┌──

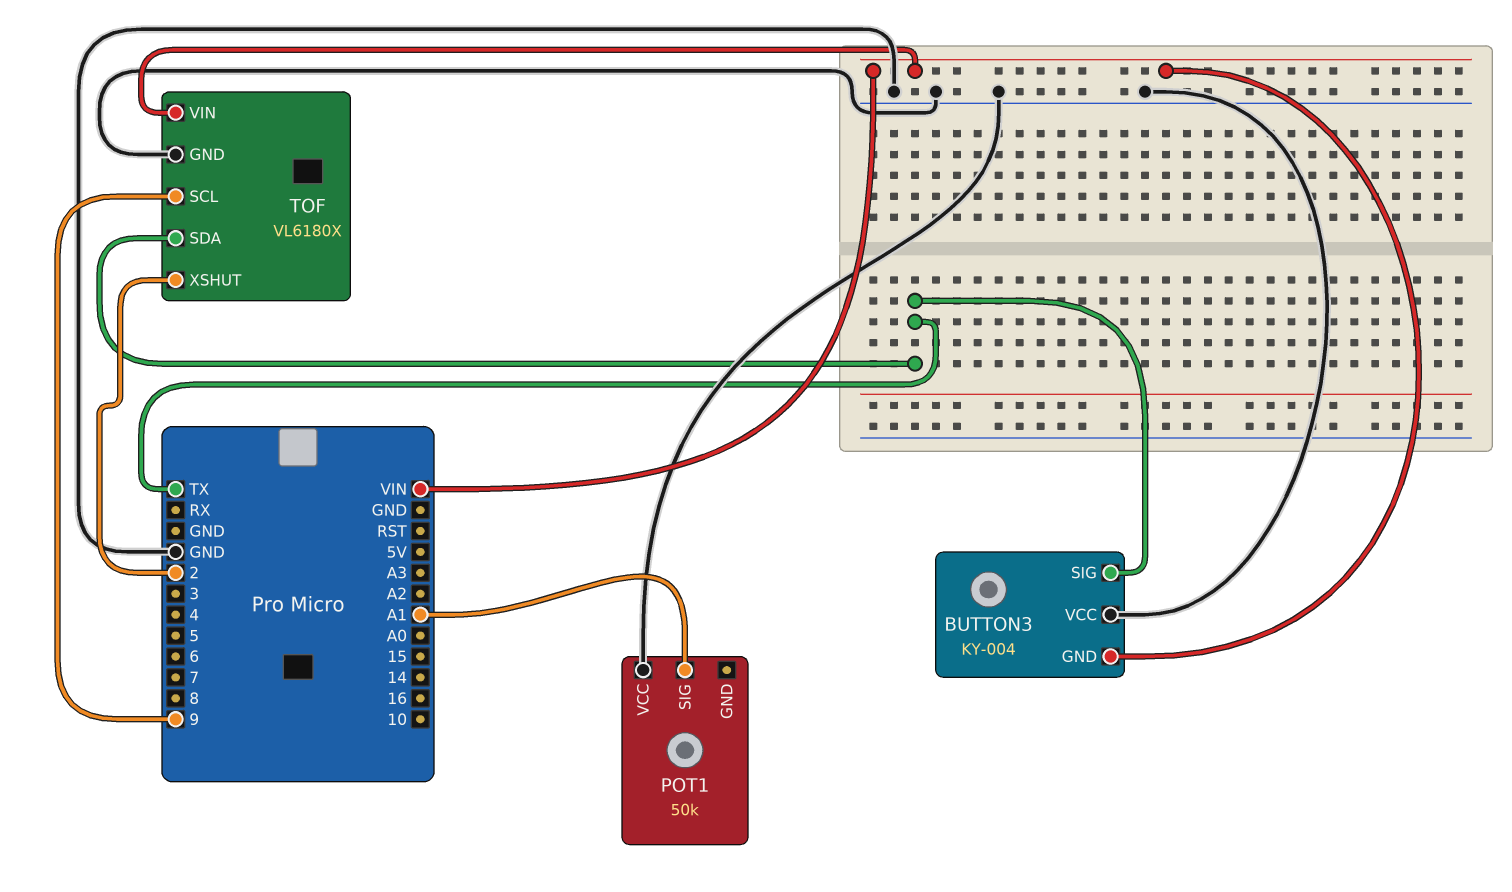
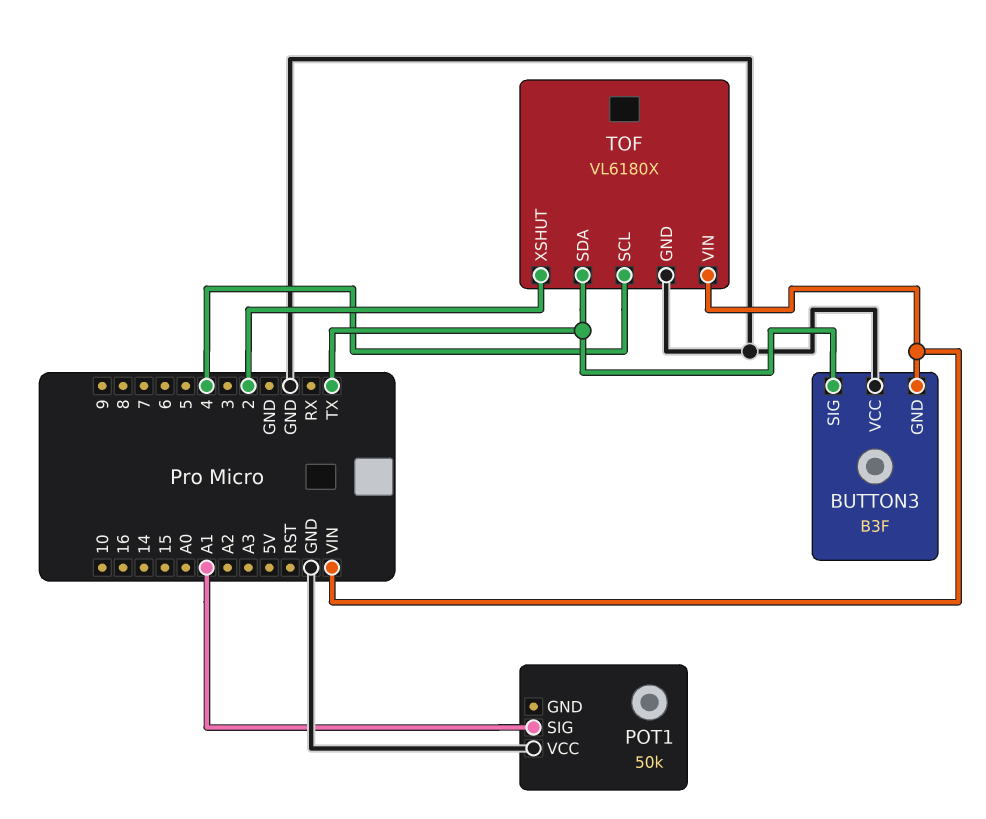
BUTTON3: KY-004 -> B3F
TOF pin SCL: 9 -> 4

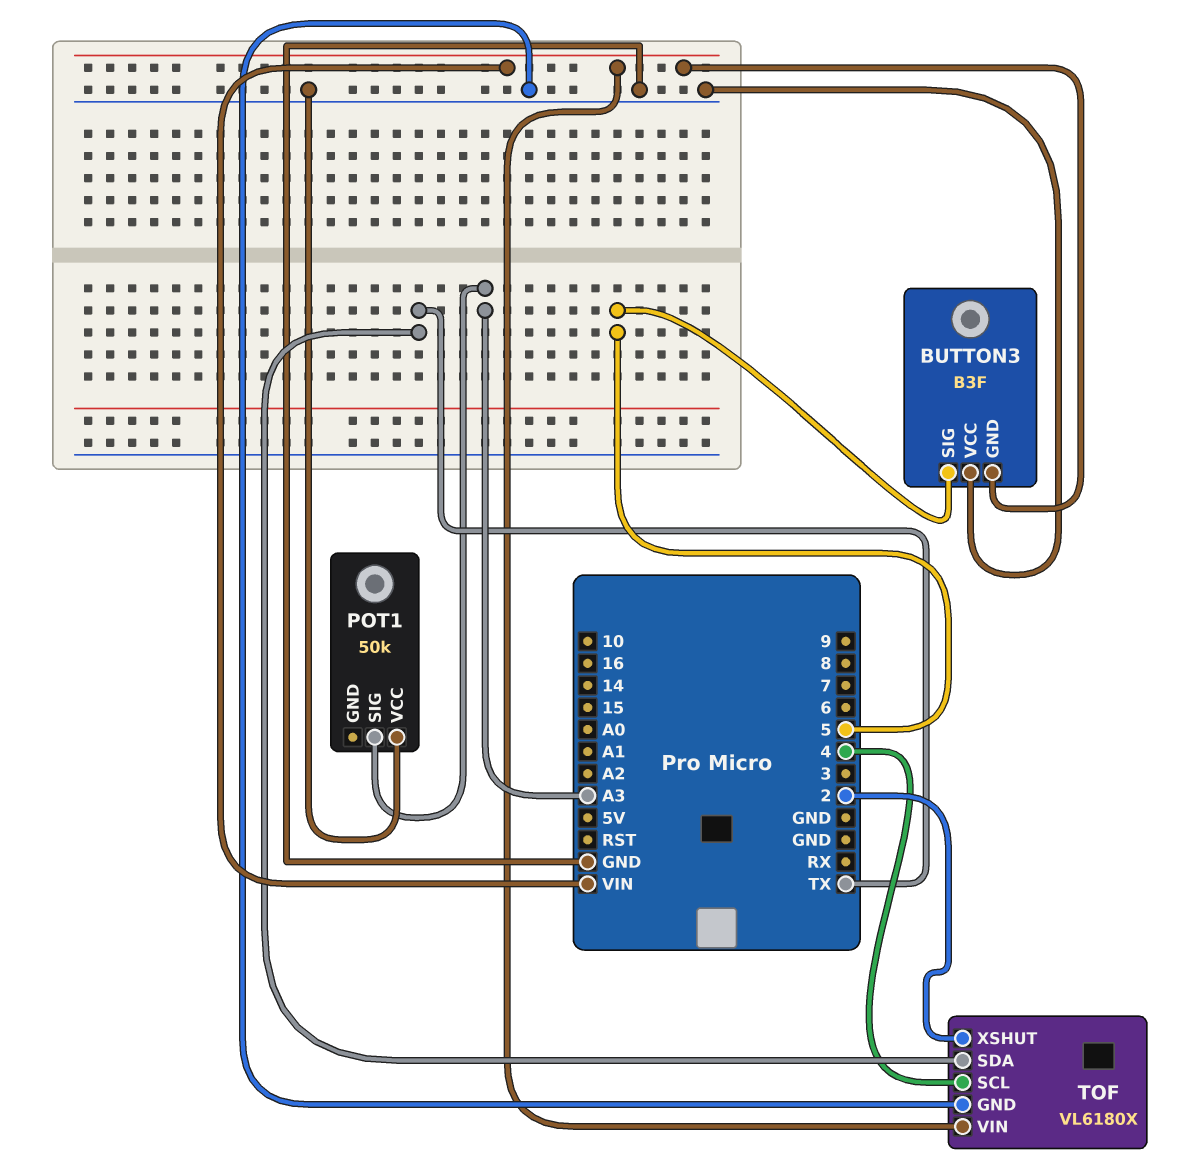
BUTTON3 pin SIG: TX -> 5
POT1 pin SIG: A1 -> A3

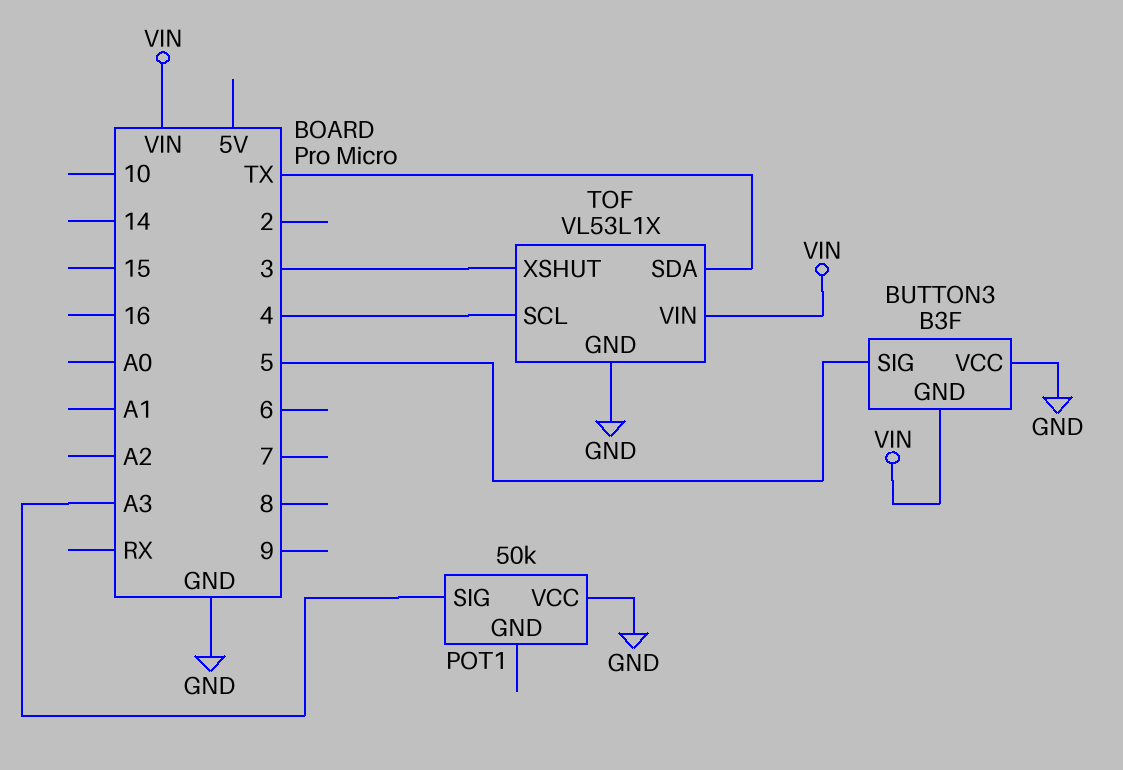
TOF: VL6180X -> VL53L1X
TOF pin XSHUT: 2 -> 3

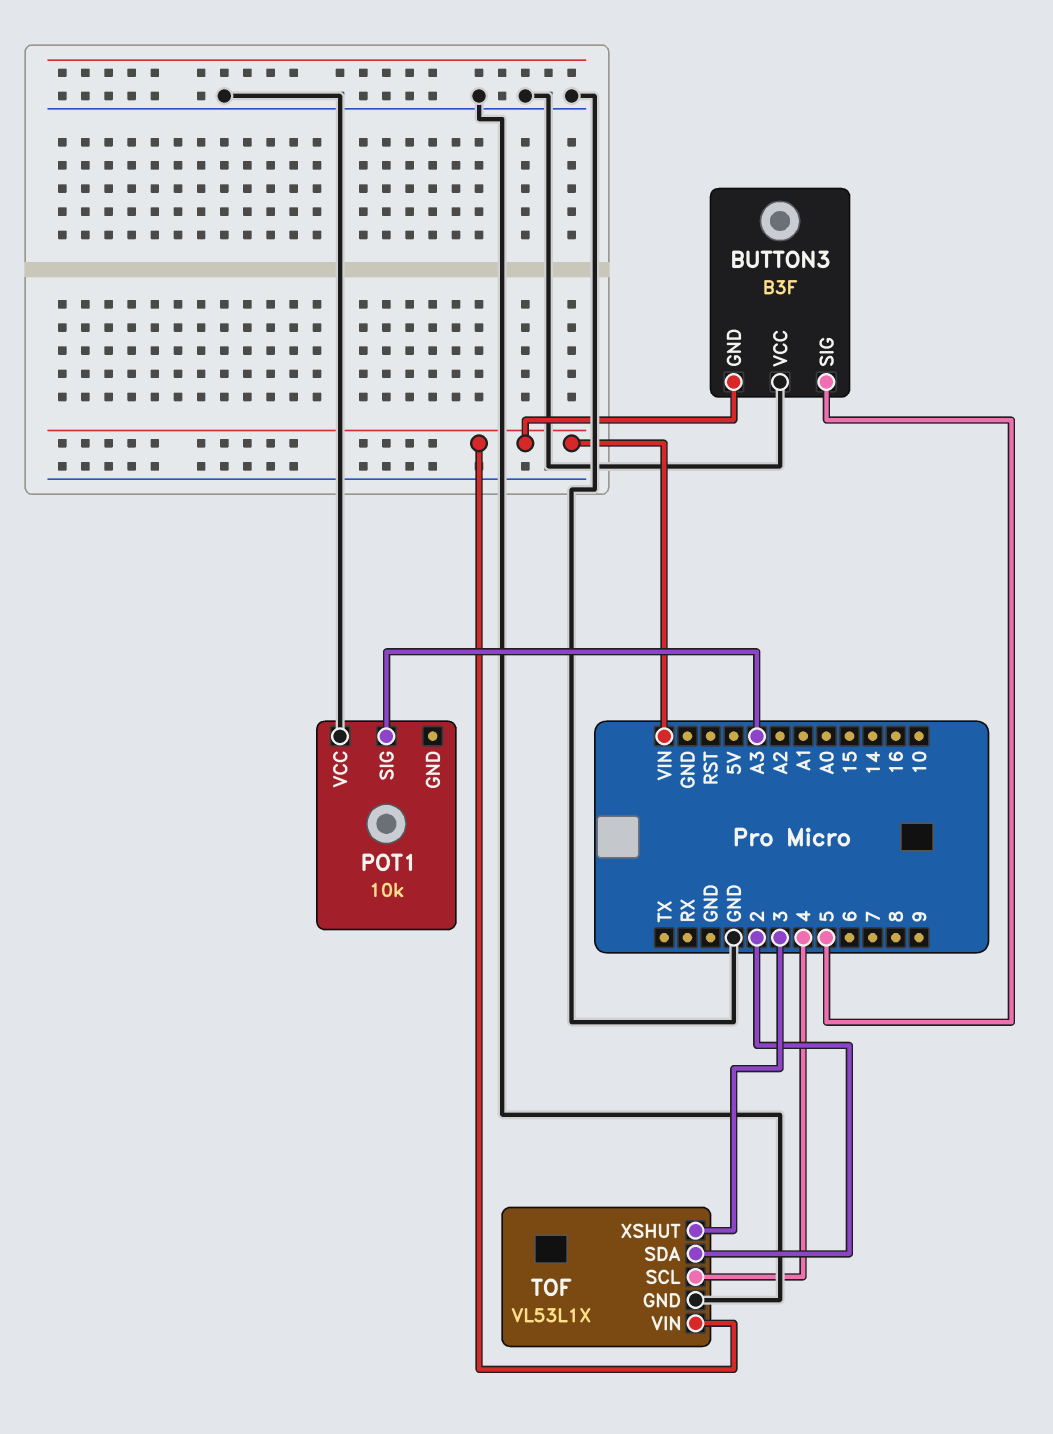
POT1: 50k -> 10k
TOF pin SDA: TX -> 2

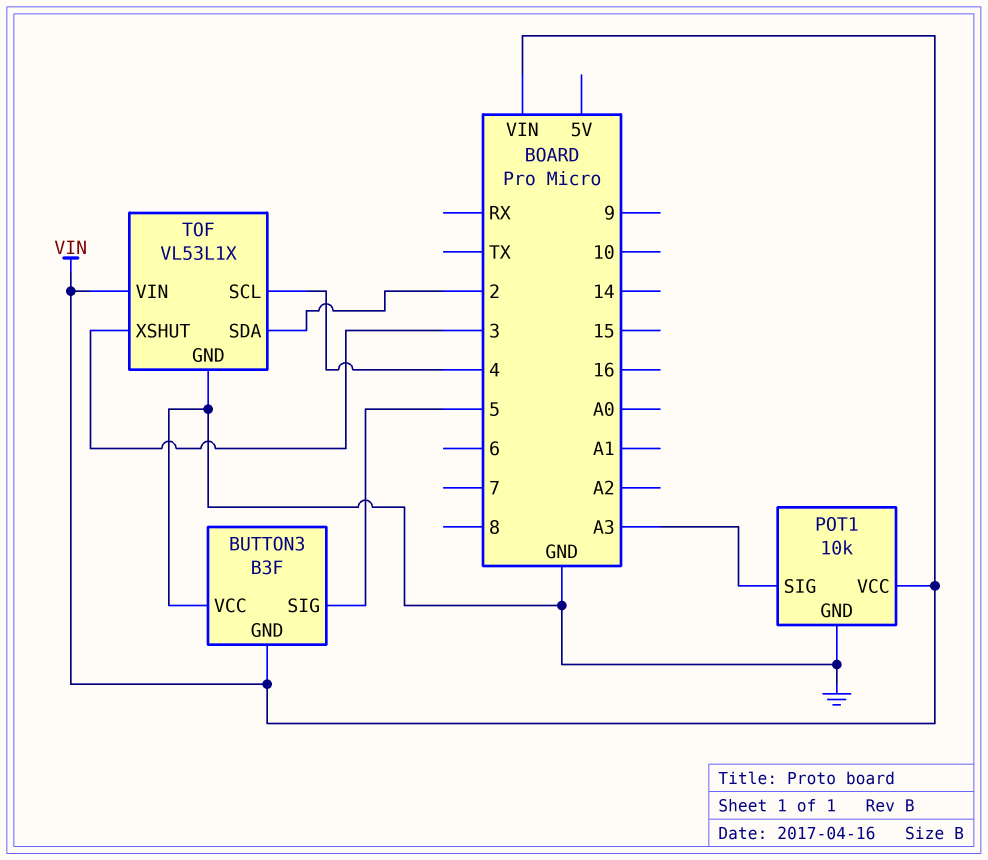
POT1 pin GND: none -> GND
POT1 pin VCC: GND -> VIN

└──

**Exercise description**.
A faithful copy of the entries above is needed, one that contains no images.

**Reply to the exercise**.
BUTTON3: KY-004 -> B3F
TOF pin SCL: 9 -> 4

BUTTON3 pin SIG: TX -> 5
POT1 pin SIG: A1 -> A3

TOF: VL6180X -> VL53L1X
TOF pin XSHUT: 2 -> 3

POT1: 50k -> 10k
TOF pin SDA: TX -> 2

POT1 pin GND: none -> GND
POT1 pin VCC: GND -> VIN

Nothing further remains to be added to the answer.